> **EXERCISE OBJECTIVE**:
A verbatim copy of the records is required, with all pictures left out.

[Stored dataset items]
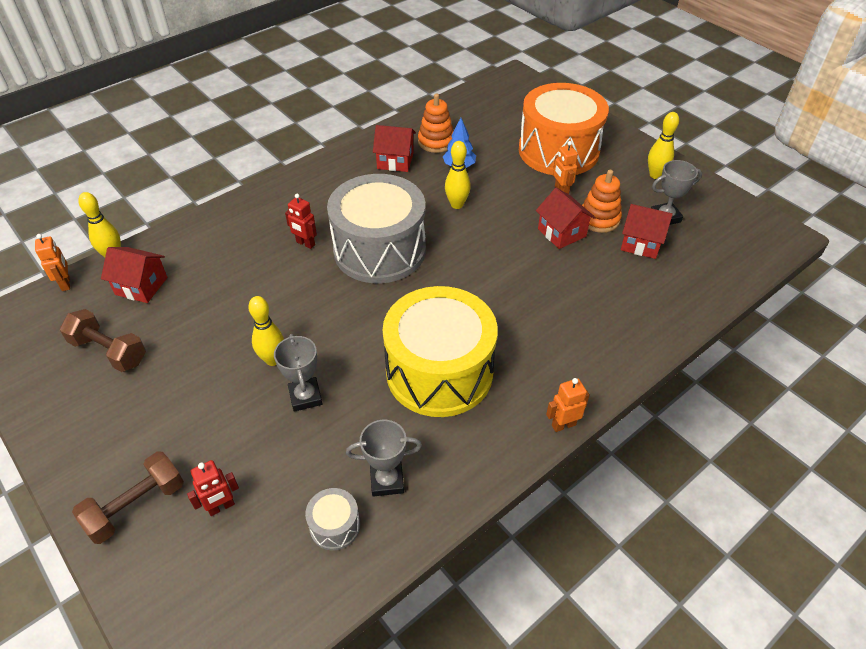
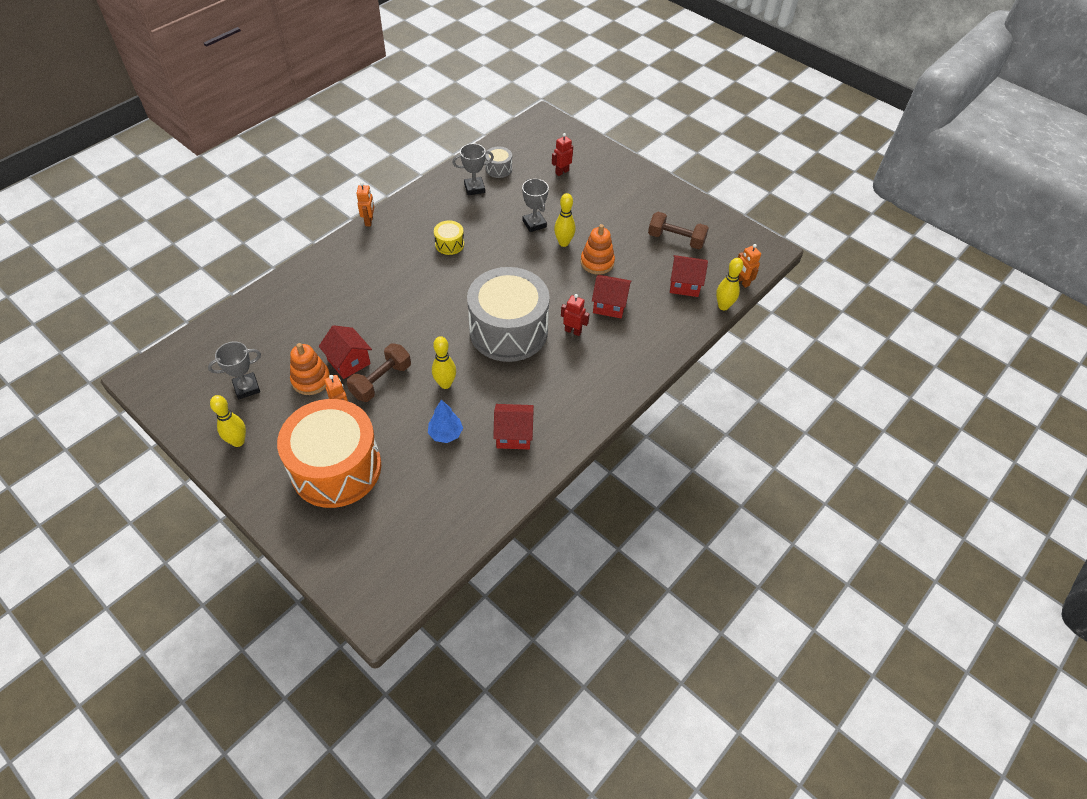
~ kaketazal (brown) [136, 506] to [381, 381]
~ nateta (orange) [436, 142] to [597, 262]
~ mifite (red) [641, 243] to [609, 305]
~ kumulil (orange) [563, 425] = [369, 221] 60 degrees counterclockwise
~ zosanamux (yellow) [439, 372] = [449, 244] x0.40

> **OUTPUT BELOW**:
~ kaketazal (brown) [136, 506] to [381, 381]
~ nateta (orange) [436, 142] to [597, 262]
~ mifite (red) [641, 243] to [609, 305]
~ kumulil (orange) [563, 425] = [369, 221] 60 degrees counterclockwise
~ zosanamux (yellow) [439, 372] = [449, 244] x0.40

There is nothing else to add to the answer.